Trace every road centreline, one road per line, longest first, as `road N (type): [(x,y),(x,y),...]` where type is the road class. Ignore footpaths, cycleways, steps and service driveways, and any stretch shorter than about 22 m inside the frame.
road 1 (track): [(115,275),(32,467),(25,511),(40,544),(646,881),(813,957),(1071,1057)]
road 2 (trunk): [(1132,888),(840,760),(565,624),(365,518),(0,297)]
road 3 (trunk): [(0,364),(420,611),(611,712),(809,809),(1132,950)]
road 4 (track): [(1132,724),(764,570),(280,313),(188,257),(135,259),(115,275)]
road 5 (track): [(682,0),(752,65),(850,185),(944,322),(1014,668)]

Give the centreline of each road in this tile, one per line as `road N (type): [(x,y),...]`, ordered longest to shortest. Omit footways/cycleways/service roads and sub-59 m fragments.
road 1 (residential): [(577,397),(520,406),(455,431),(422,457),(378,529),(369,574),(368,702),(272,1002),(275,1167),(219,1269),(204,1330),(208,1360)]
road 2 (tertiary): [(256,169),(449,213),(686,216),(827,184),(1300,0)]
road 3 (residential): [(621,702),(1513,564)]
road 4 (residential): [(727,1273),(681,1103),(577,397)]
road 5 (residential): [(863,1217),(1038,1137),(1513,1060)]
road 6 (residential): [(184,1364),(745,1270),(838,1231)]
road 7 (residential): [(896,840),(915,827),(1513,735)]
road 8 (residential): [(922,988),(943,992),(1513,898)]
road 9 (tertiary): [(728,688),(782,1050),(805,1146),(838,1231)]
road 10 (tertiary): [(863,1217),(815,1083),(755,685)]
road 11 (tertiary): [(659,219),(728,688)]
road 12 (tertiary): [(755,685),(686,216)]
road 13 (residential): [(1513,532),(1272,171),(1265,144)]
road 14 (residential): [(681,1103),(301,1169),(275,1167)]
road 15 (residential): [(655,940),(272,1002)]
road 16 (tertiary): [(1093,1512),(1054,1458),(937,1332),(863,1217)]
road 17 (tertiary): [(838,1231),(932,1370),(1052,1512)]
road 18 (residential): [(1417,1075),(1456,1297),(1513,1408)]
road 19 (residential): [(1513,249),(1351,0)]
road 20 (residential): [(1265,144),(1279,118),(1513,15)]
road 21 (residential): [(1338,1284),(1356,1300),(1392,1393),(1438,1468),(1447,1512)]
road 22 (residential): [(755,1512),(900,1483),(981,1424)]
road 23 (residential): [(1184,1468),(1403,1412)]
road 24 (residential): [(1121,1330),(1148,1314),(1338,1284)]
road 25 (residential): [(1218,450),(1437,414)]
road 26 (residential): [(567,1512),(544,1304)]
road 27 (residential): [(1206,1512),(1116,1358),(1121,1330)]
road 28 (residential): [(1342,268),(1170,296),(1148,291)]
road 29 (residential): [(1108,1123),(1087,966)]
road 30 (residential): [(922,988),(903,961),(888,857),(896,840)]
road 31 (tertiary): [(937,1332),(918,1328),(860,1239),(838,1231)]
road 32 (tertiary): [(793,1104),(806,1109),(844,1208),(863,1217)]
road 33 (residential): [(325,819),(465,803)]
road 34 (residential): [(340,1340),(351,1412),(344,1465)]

= = = = = = =

> [GOAL OF THE EXERCISE] Each line above should be duplicated without any alteration.

> [COMPLETED EXERCISE]
Trace every road centreline, one road per line, longest first, as `road N (type): [(x,y),(x,y),...]` where type is the road class. Ignore footpaths, cycleways, steps and service driveways, and any stretch shorter than about 22 m inside the frame.
road 1 (track): [(115,275),(32,467),(25,511),(40,544),(646,881),(813,957),(1071,1057)]
road 2 (trunk): [(1132,888),(840,760),(565,624),(365,518),(0,297)]
road 3 (trunk): [(0,364),(420,611),(611,712),(809,809),(1132,950)]
road 4 (track): [(1132,724),(764,570),(280,313),(188,257),(135,259),(115,275)]
road 5 (track): [(682,0),(752,65),(850,185),(944,322),(1014,668)]

Give the centreline of each road in this tile, one per line as `road N (type): [(x,y),...]`, ordered longest to shortest. Omit footways/cycleways/service roads and sub-59 m fragments.
road 1 (residential): [(577,397),(520,406),(455,431),(422,457),(378,529),(369,574),(368,702),(272,1002),(275,1167),(219,1269),(204,1330),(208,1360)]
road 2 (tertiary): [(256,169),(449,213),(686,216),(827,184),(1300,0)]
road 3 (residential): [(621,702),(1513,564)]
road 4 (residential): [(727,1273),(681,1103),(577,397)]
road 5 (residential): [(863,1217),(1038,1137),(1513,1060)]
road 6 (residential): [(184,1364),(745,1270),(838,1231)]
road 7 (residential): [(896,840),(915,827),(1513,735)]
road 8 (residential): [(922,988),(943,992),(1513,898)]
road 9 (tertiary): [(728,688),(782,1050),(805,1146),(838,1231)]
road 10 (tertiary): [(863,1217),(815,1083),(755,685)]
road 11 (tertiary): [(659,219),(728,688)]
road 12 (tertiary): [(755,685),(686,216)]
road 13 (residential): [(1513,532),(1272,171),(1265,144)]
road 14 (residential): [(681,1103),(301,1169),(275,1167)]
road 15 (residential): [(655,940),(272,1002)]
road 16 (tertiary): [(1093,1512),(1054,1458),(937,1332),(863,1217)]
road 17 (tertiary): [(838,1231),(932,1370),(1052,1512)]
road 18 (residential): [(1417,1075),(1456,1297),(1513,1408)]
road 19 (residential): [(1513,249),(1351,0)]
road 20 (residential): [(1265,144),(1279,118),(1513,15)]
road 21 (residential): [(1338,1284),(1356,1300),(1392,1393),(1438,1468),(1447,1512)]
road 22 (residential): [(755,1512),(900,1483),(981,1424)]
road 23 (residential): [(1184,1468),(1403,1412)]
road 24 (residential): [(1121,1330),(1148,1314),(1338,1284)]
road 25 (residential): [(1218,450),(1437,414)]
road 26 (residential): [(567,1512),(544,1304)]
road 27 (residential): [(1206,1512),(1116,1358),(1121,1330)]
road 28 (residential): [(1342,268),(1170,296),(1148,291)]
road 29 (residential): [(1108,1123),(1087,966)]
road 30 (residential): [(922,988),(903,961),(888,857),(896,840)]
road 31 (tertiary): [(937,1332),(918,1328),(860,1239),(838,1231)]
road 32 (tertiary): [(793,1104),(806,1109),(844,1208),(863,1217)]
road 33 (residential): [(325,819),(465,803)]
road 34 (residential): [(340,1340),(351,1412),(344,1465)]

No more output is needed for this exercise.